* _Work to complete_
Output exactly, and only, the lines below from the one with "C1: 680pF (N5, N14) -> 1.5nF (N5, N14)" down to the one with "TR1: NPN 2N2222". Include both end lines and no pictures.

Records drawn from a dataset
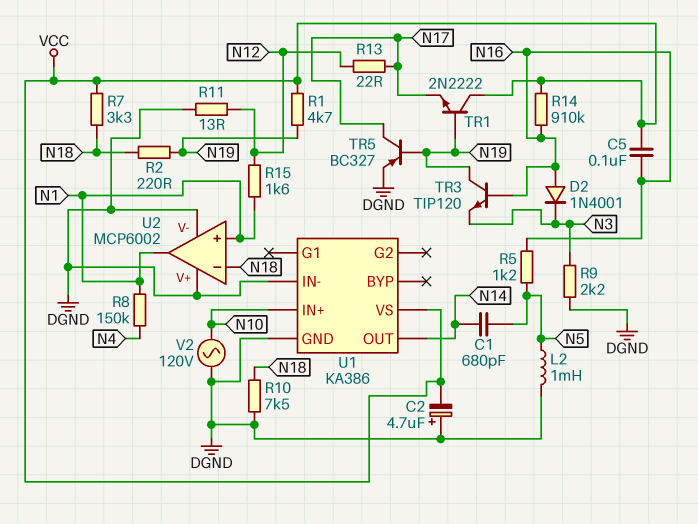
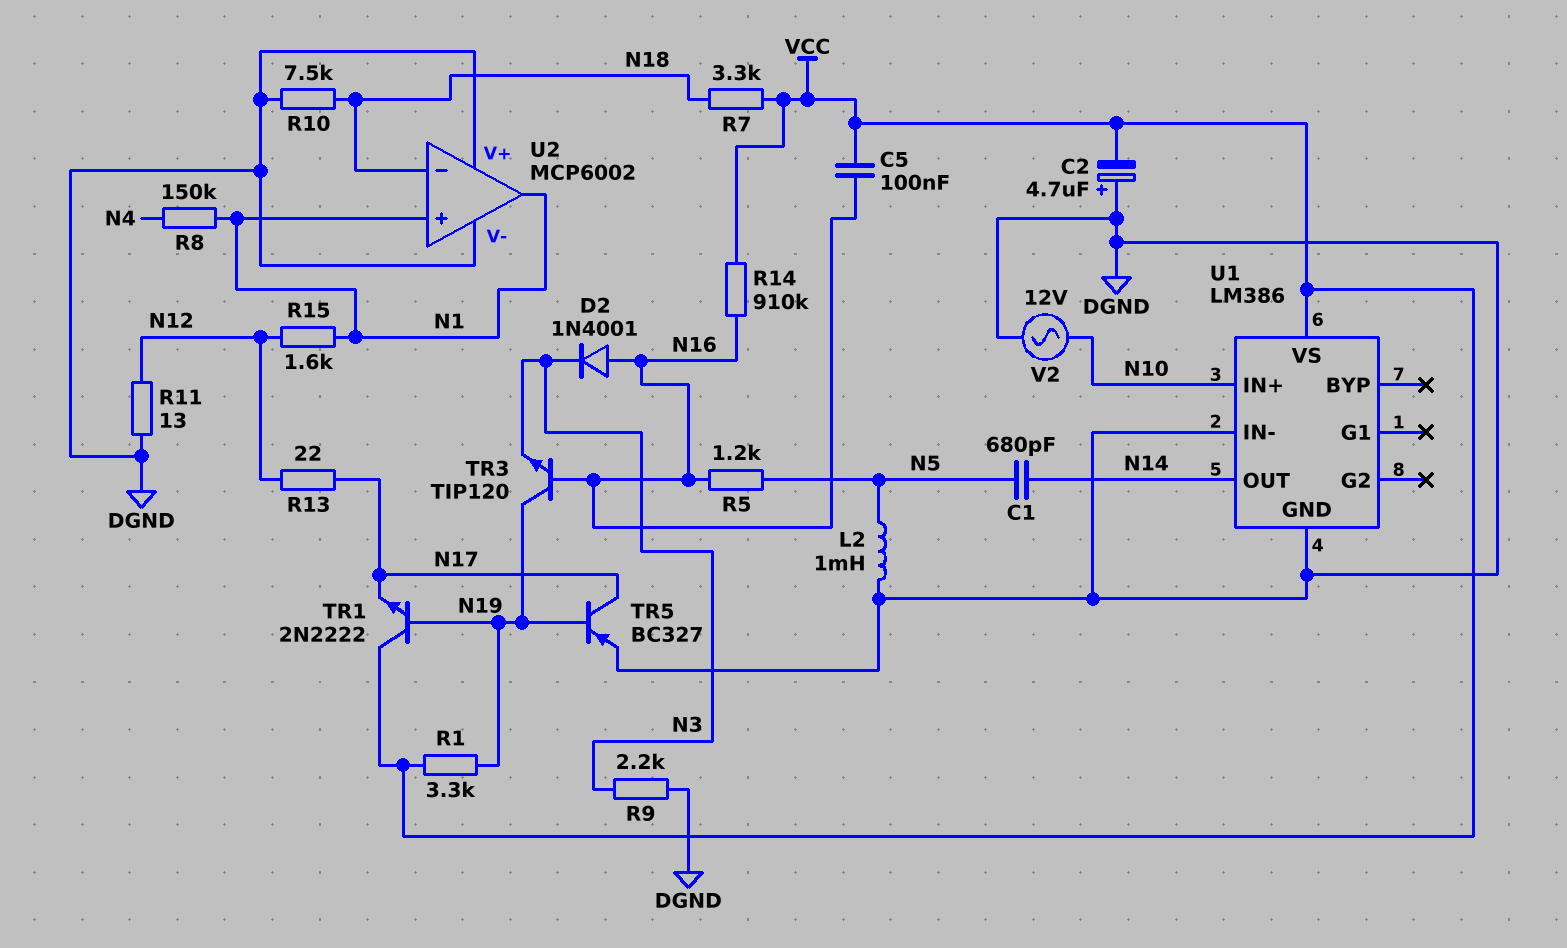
R1: 4.7k (N19, VCC) -> 3.3k (N19, VCC)
R2: 220 (N18, N19) -> none
U1: KA386 -> LM386
V2: AC 120V (DGND, N10) -> AC 12V (DGND, N10)

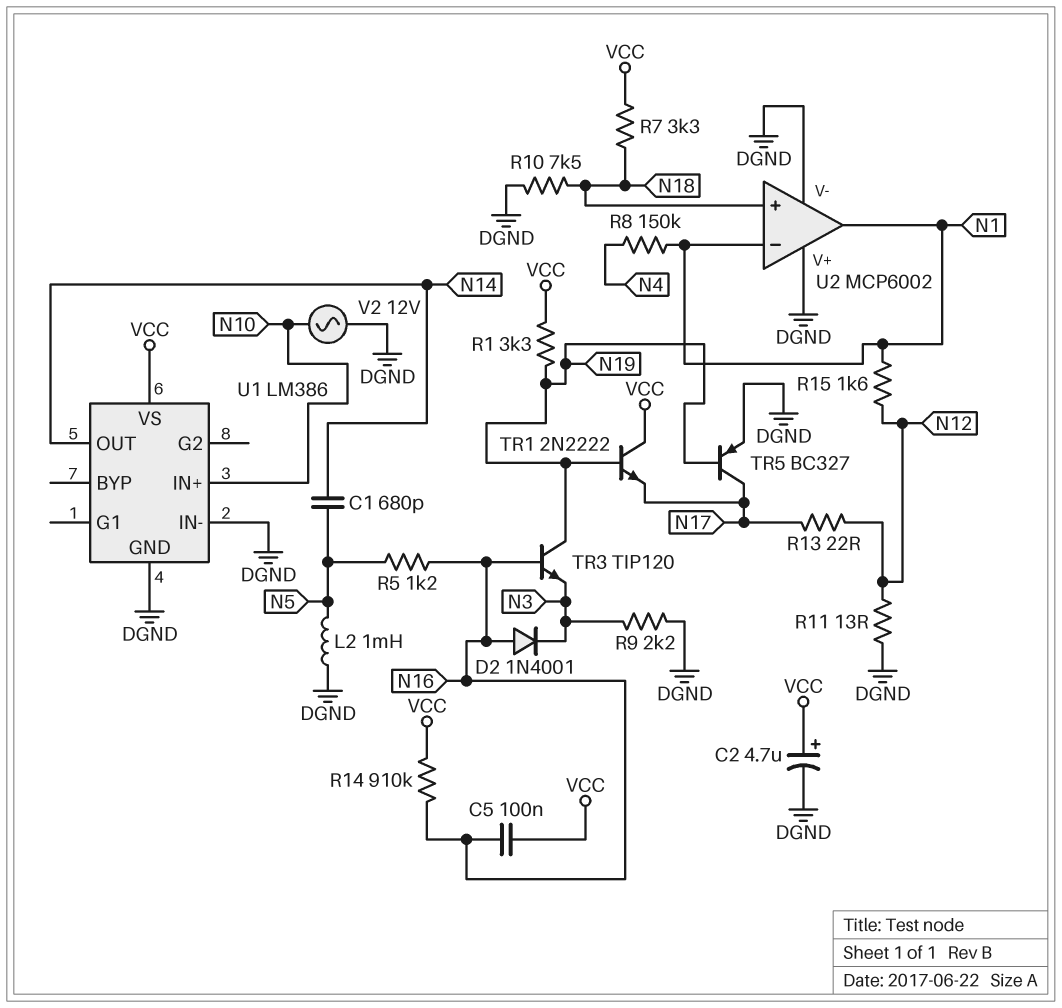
C2: 4.7uF (plus DGND, minus VCC) -> 4.7uF (plus VCC, minus DGND)
U2 pin in+: N1 -> N18
U2 pin in-: N18 -> N1

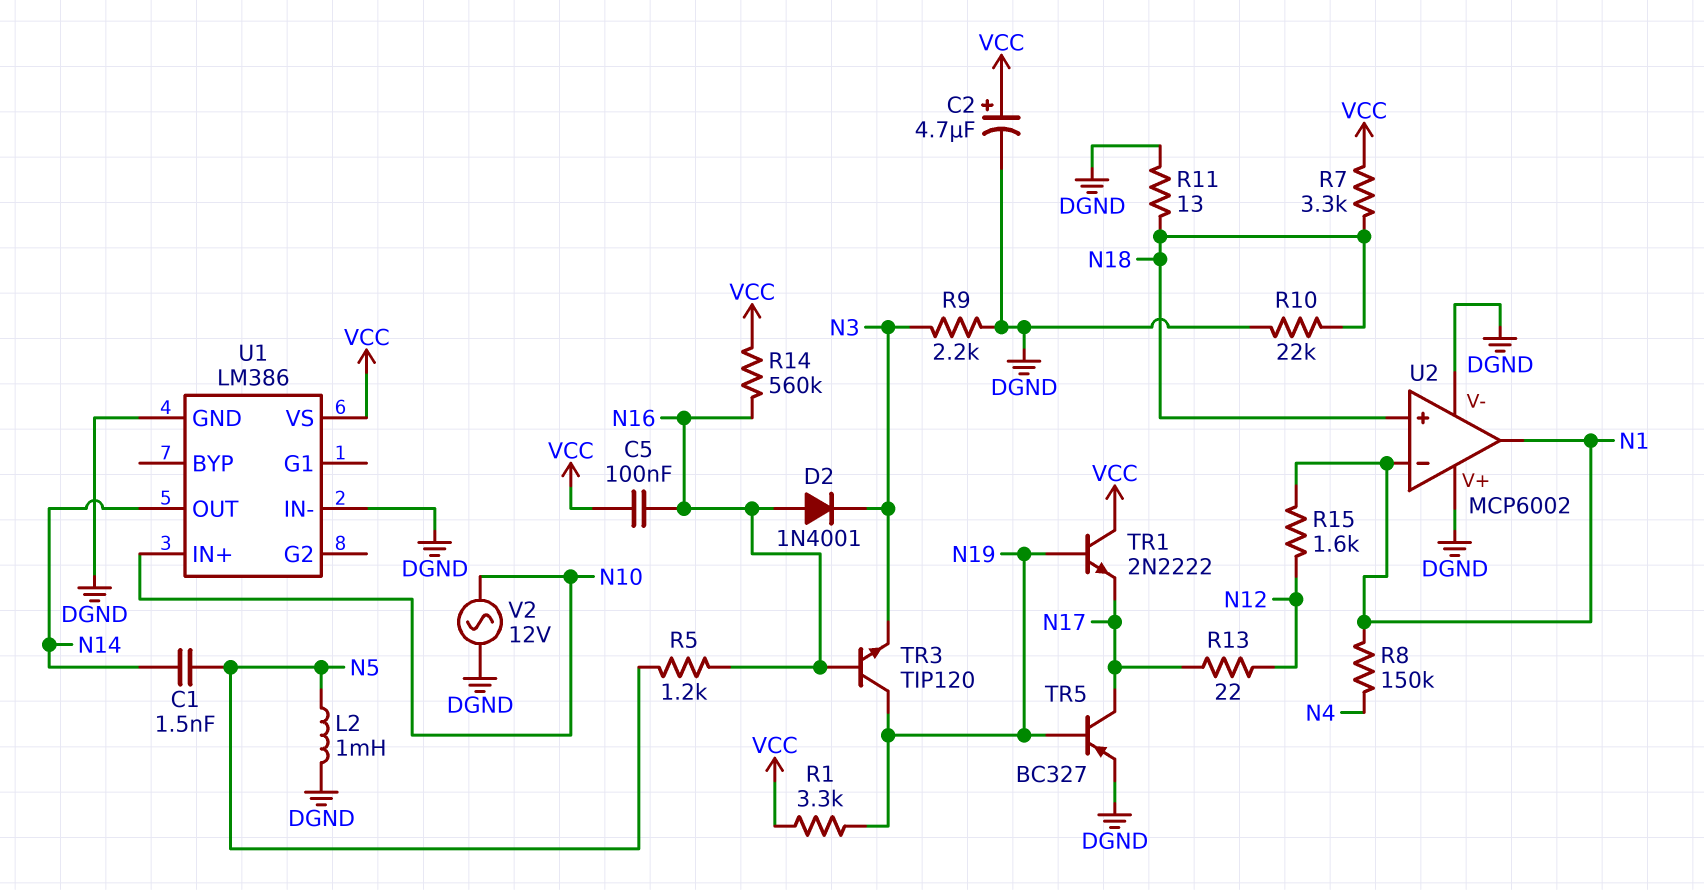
C1: 680pF (N5, N14) -> 1.5nF (N5, N14)
R10: 7.5k (DGND, N18) -> 22k (DGND, N18)
R11: 13 (DGND, N12) -> 13 (DGND, N18)
R14: 910k (N16, VCC) -> 560k (N16, VCC)

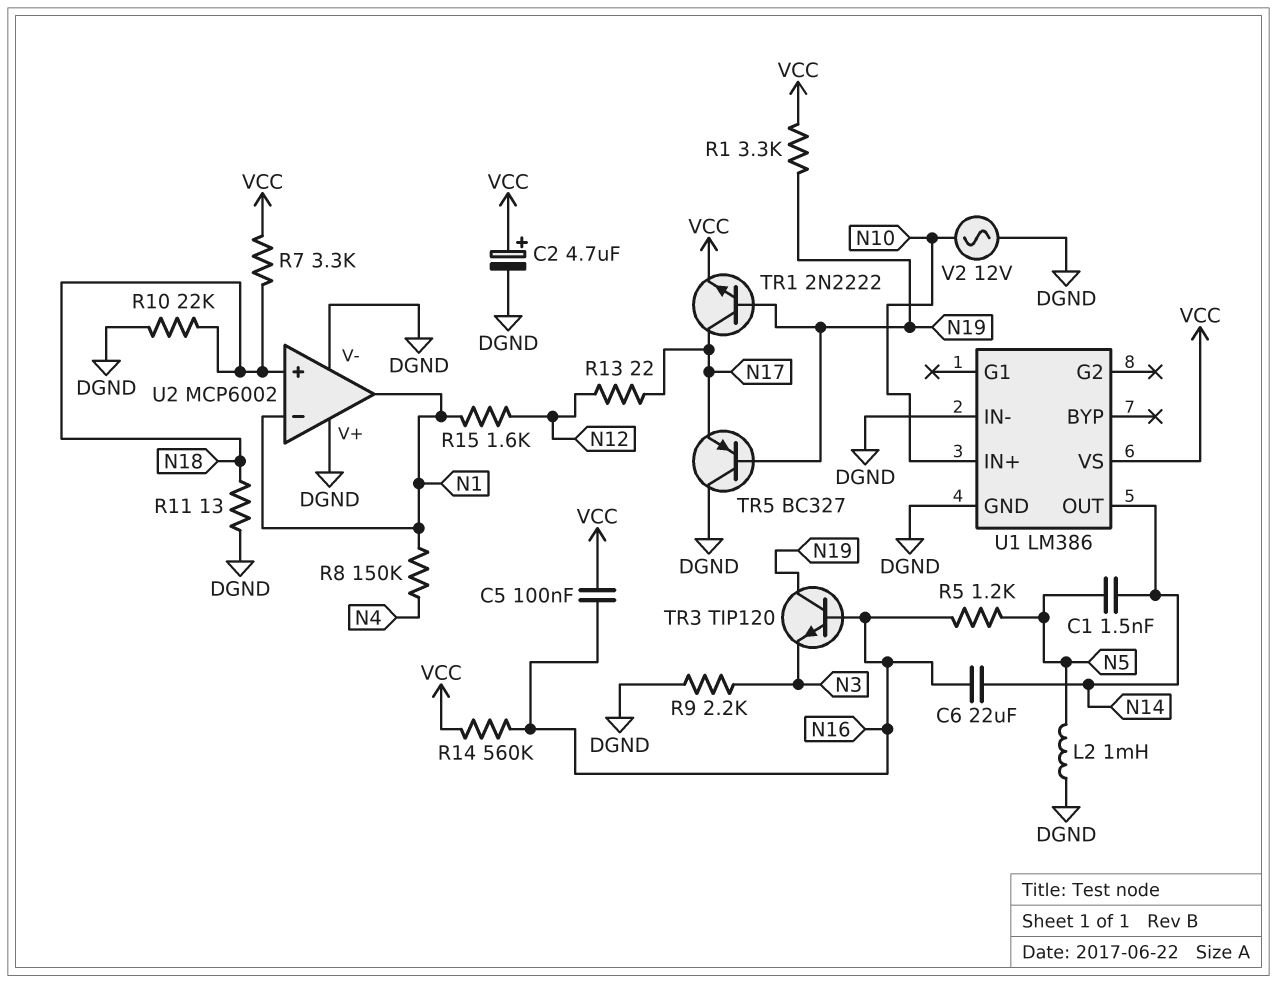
C6: none -> 22uF (N14, N16)
D2: diode 1N4001 (A N16, K N3) -> none
TR1: NPN 2N2222 (B N19, C VCC, E N17) -> NPN 2N2222 (B N19, C N17, E VCC)
TR5: PNP BC327 (B N19, C N17, E DGND) -> PNP BC327 (B N19, C DGND, E N17)

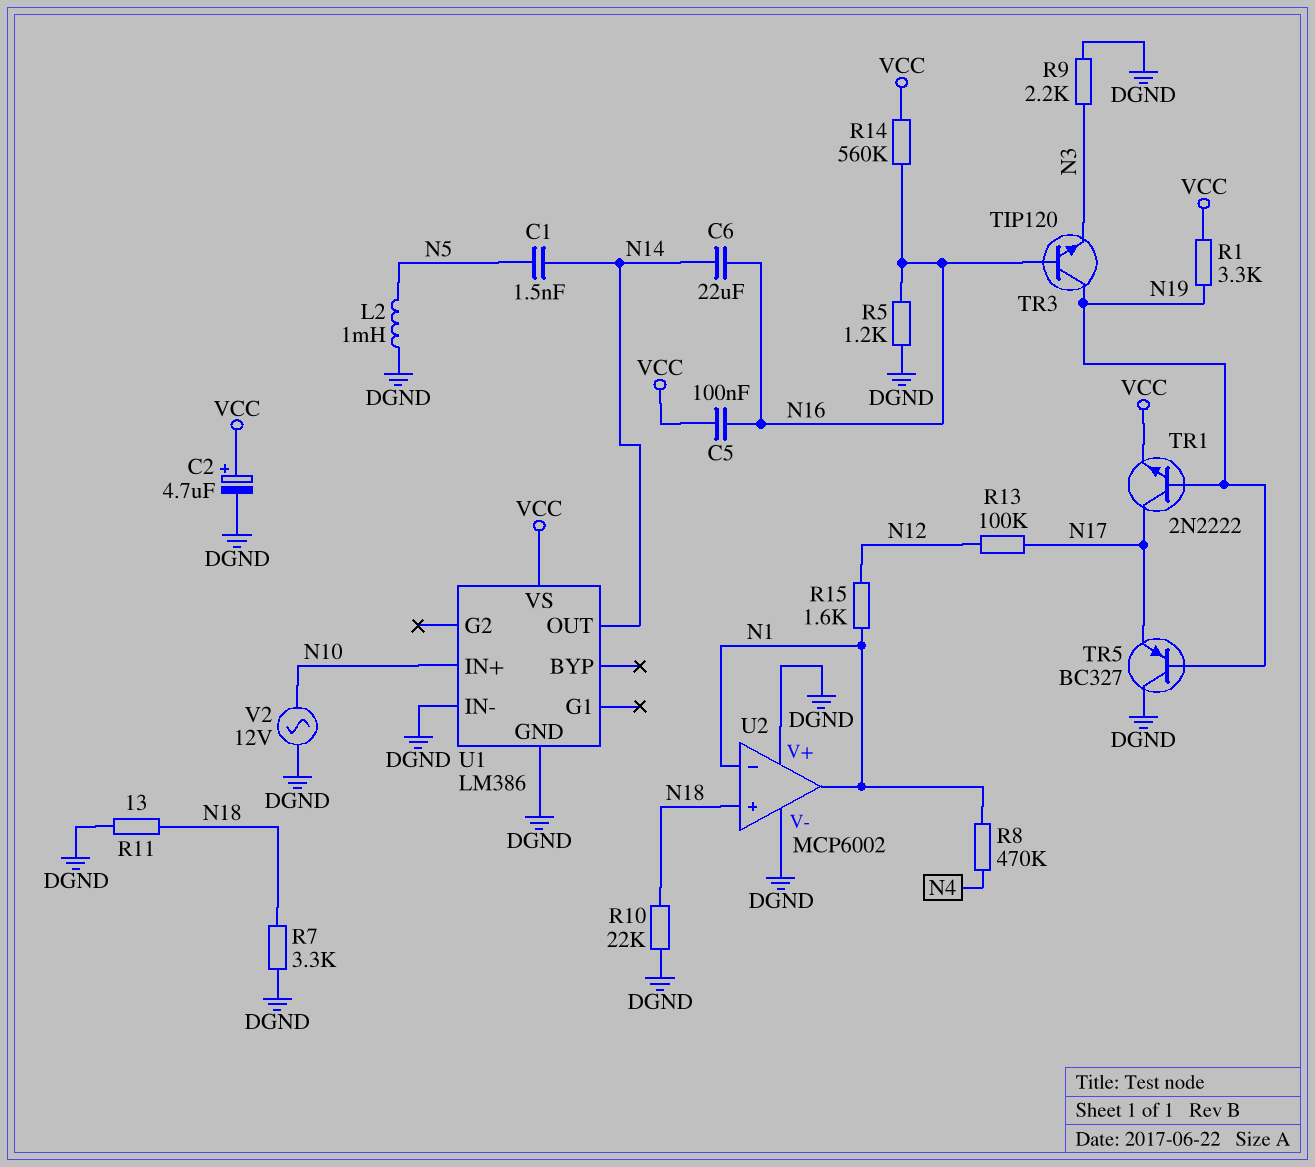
R5: 1.2k (N5, N16) -> 1.2k (DGND, N16)
R7: 3.3k (N18, VCC) -> 3.3k (DGND, N18)
R8: 150k (N1, N4) -> 470k (N1, N4)
R13: 22 (N12, N17) -> 100k (N12, N17)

* _Solution for this exercise_
C1: 680pF (N5, N14) -> 1.5nF (N5, N14)
R10: 7.5k (DGND, N18) -> 22k (DGND, N18)
R11: 13 (DGND, N12) -> 13 (DGND, N18)
R14: 910k (N16, VCC) -> 560k (N16, VCC)

C6: none -> 22uF (N14, N16)
D2: diode 1N4001 (A N16, K N3) -> none
TR1: NPN 2N2222 (B N19, C VCC, E N17) -> NPN 2N2222 (B N19, C N17, E VCC)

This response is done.